INSTRUCTION: Can you render every line in the entries below as a JSON list of strings, one string per line, with blank lines left out?

>> BEGIN DATASET EXTRACT

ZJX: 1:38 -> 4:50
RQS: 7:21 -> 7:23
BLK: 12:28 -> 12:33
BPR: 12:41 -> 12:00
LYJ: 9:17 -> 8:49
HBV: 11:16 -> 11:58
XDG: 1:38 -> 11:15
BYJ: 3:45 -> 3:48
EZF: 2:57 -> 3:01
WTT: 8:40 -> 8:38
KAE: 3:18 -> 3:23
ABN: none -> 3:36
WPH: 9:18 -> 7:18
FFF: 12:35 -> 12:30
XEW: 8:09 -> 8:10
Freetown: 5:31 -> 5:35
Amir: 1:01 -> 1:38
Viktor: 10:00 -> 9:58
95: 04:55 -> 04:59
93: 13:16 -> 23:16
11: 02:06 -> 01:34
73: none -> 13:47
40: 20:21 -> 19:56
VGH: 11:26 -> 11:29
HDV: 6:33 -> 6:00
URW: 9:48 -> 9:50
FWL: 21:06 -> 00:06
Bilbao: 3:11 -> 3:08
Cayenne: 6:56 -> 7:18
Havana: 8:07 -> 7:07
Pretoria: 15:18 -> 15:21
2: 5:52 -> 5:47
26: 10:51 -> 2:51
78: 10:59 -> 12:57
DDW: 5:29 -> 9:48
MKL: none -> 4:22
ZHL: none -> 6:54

>> END DATASET EXTRACT

RESULT:
[
  "ZJX: 1:38 -> 4:50",
  "RQS: 7:21 -> 7:23",
  "BLK: 12:28 -> 12:33",
  "BPR: 12:41 -> 12:00",
  "LYJ: 9:17 -> 8:49",
  "HBV: 11:16 -> 11:58",
  "XDG: 1:38 -> 11:15",
  "BYJ: 3:45 -> 3:48",
  "EZF: 2:57 -> 3:01",
  "WTT: 8:40 -> 8:38",
  "KAE: 3:18 -> 3:23",
  "ABN: none -> 3:36",
  "WPH: 9:18 -> 7:18",
  "FFF: 12:35 -> 12:30",
  "XEW: 8:09 -> 8:10",
  "Freetown: 5:31 -> 5:35",
  "Amir: 1:01 -> 1:38",
  "Viktor: 10:00 -> 9:58",
  "95: 04:55 -> 04:59",
  "93: 13:16 -> 23:16",
  "11: 02:06 -> 01:34",
  "73: none -> 13:47",
  "40: 20:21 -> 19:56",
  "VGH: 11:26 -> 11:29",
  "HDV: 6:33 -> 6:00",
  "URW: 9:48 -> 9:50",
  "FWL: 21:06 -> 00:06",
  "Bilbao: 3:11 -> 3:08",
  "Cayenne: 6:56 -> 7:18",
  "Havana: 8:07 -> 7:07",
  "Pretoria: 15:18 -> 15:21",
  "2: 5:52 -> 5:47",
  "26: 10:51 -> 2:51",
  "78: 10:59 -> 12:57",
  "DDW: 5:29 -> 9:48",
  "MKL: none -> 4:22",
  "ZHL: none -> 6:54"
]